§ Modification records
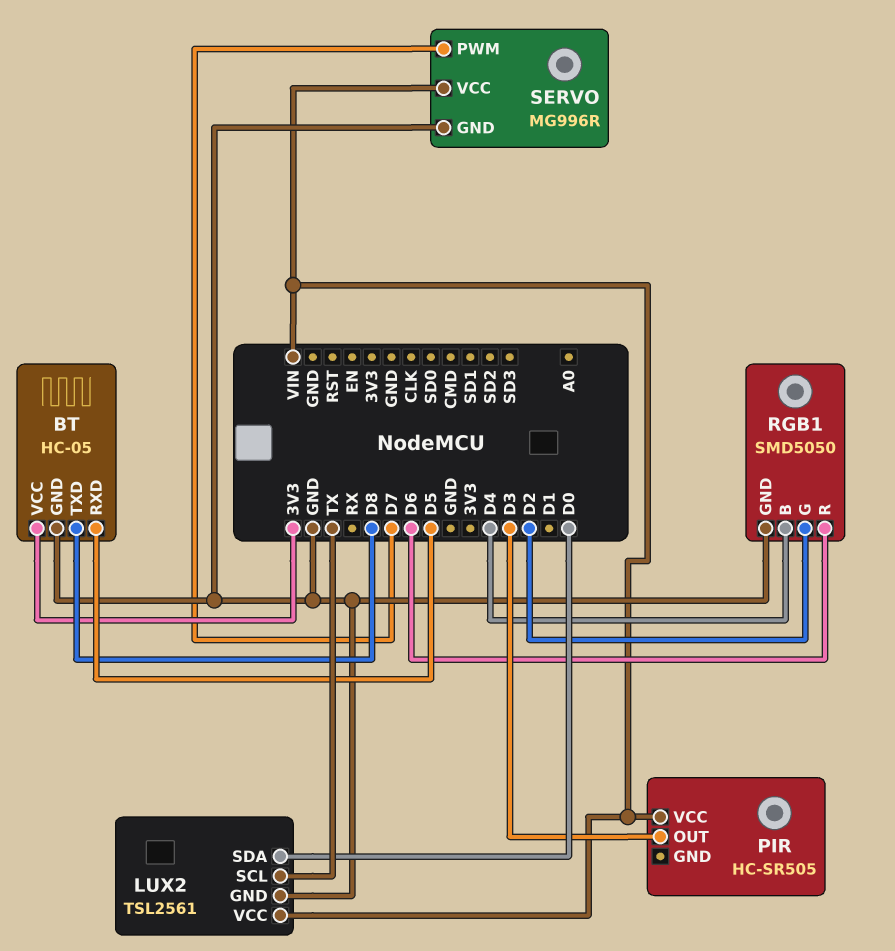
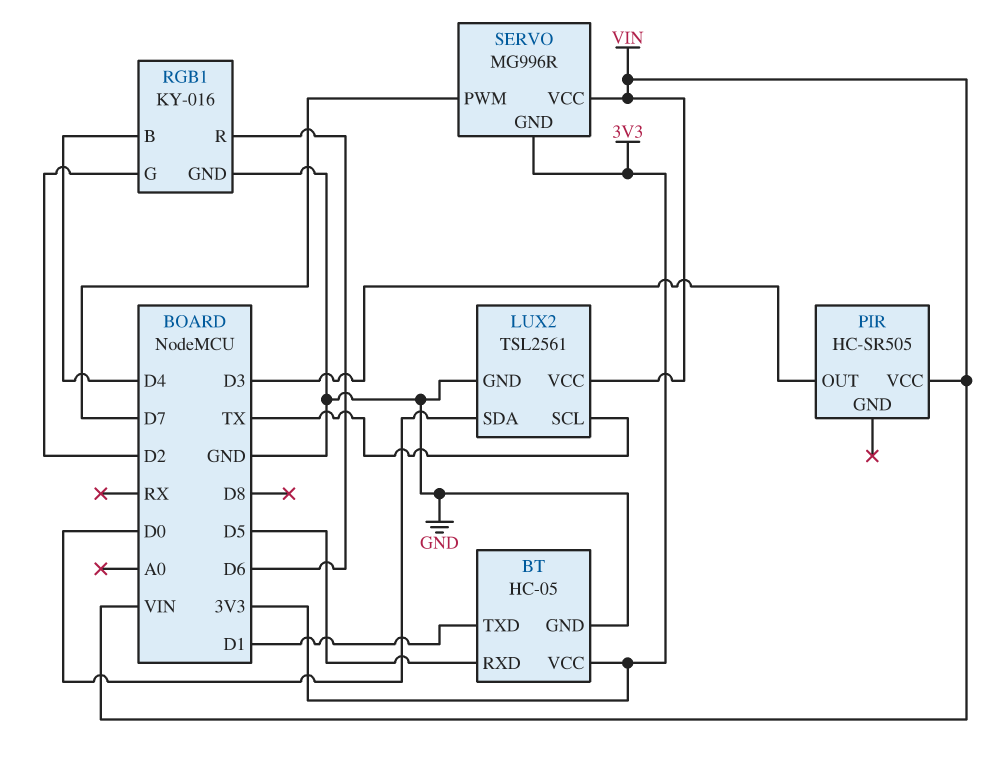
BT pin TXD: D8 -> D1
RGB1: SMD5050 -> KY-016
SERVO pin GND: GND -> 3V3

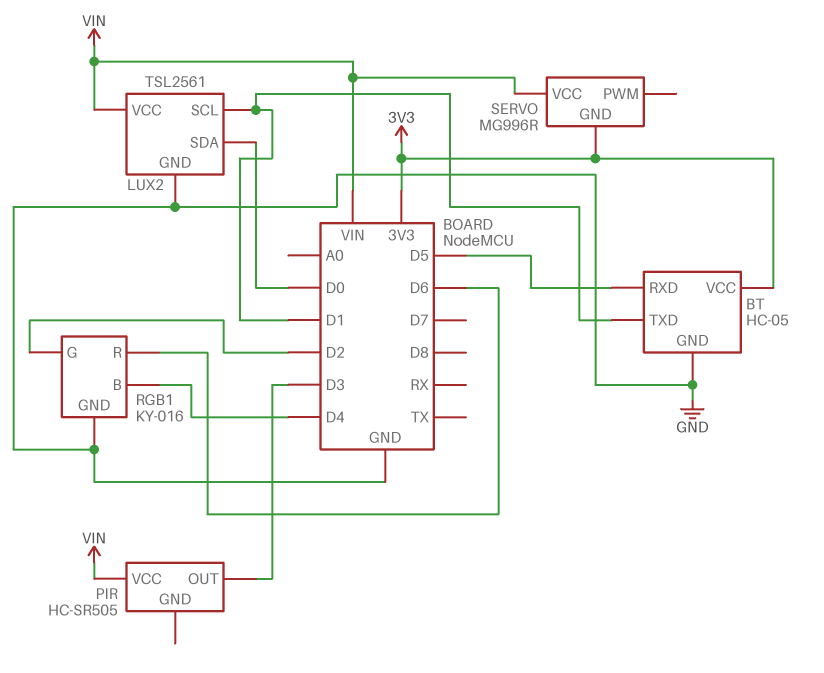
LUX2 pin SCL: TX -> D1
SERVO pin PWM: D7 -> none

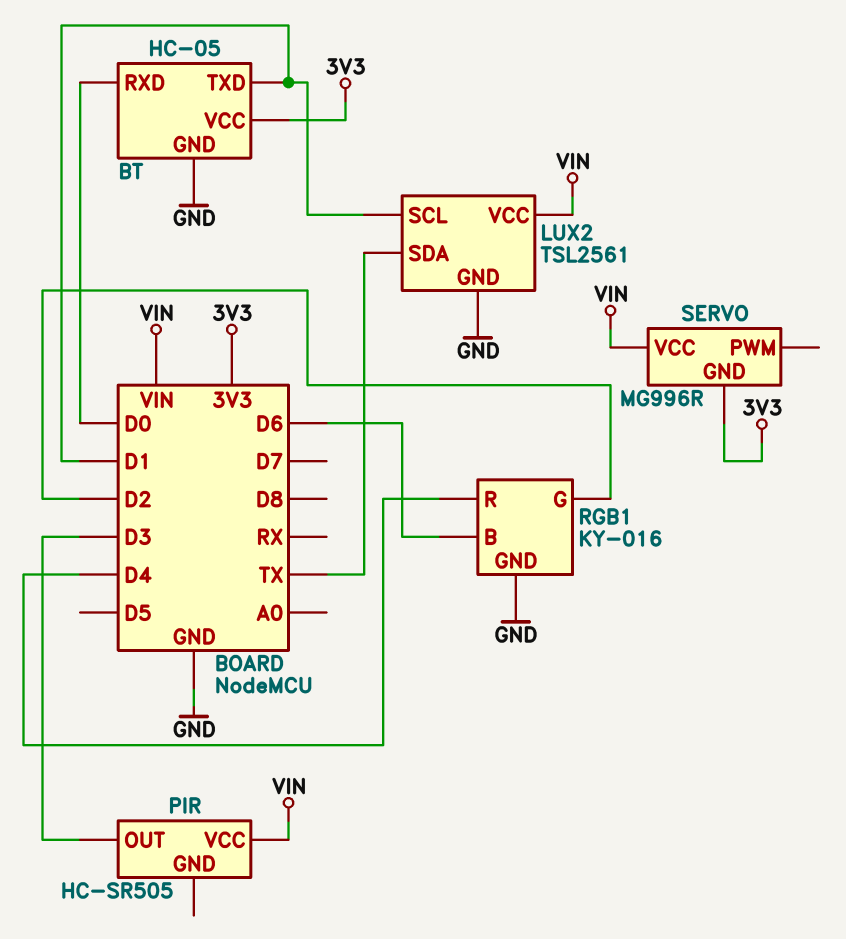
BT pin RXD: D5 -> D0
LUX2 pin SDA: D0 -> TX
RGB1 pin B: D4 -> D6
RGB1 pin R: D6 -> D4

§ PROBLEM STATEMENT
Omit the pictures; print the records above exactly.

§ RESULT OF THE TASK
BT pin TXD: D8 -> D1
RGB1: SMD5050 -> KY-016
SERVO pin GND: GND -> 3V3

LUX2 pin SCL: TX -> D1
SERVO pin PWM: D7 -> none

BT pin RXD: D5 -> D0
LUX2 pin SDA: D0 -> TX
RGB1 pin B: D4 -> D6
RGB1 pin R: D6 -> D4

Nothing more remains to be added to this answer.